BEGIN

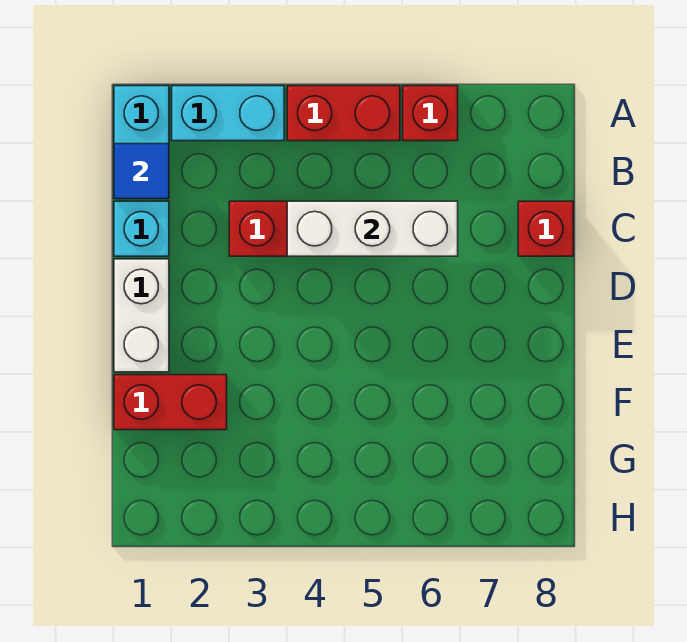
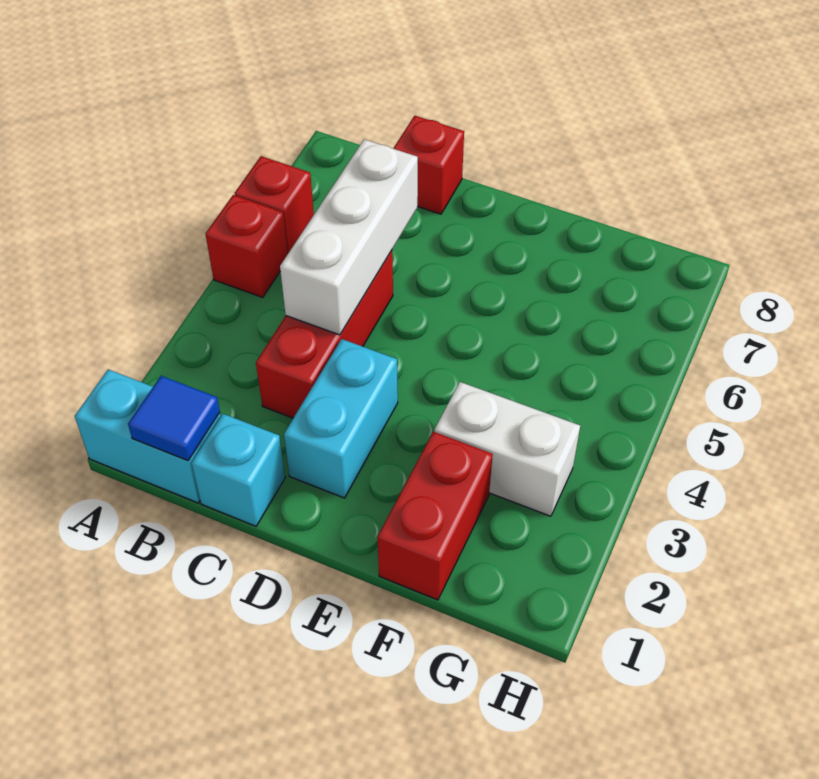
cyan brick A2:A3 level 1 -> cyan brick D2:D3 level 1
red brick A4:A5 level 1 -> red brick A5 level 1
white brick D1:E1 level 1 -> white brick F3:G3 level 1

END

DIRECTIONS FOR THIS TASK
Repeat the data word for word, minus any pictures.

EXERCISE RESPONSE
cyan brick A2:A3 level 1 -> cyan brick D2:D3 level 1
red brick A4:A5 level 1 -> red brick A5 level 1
white brick D1:E1 level 1 -> white brick F3:G3 level 1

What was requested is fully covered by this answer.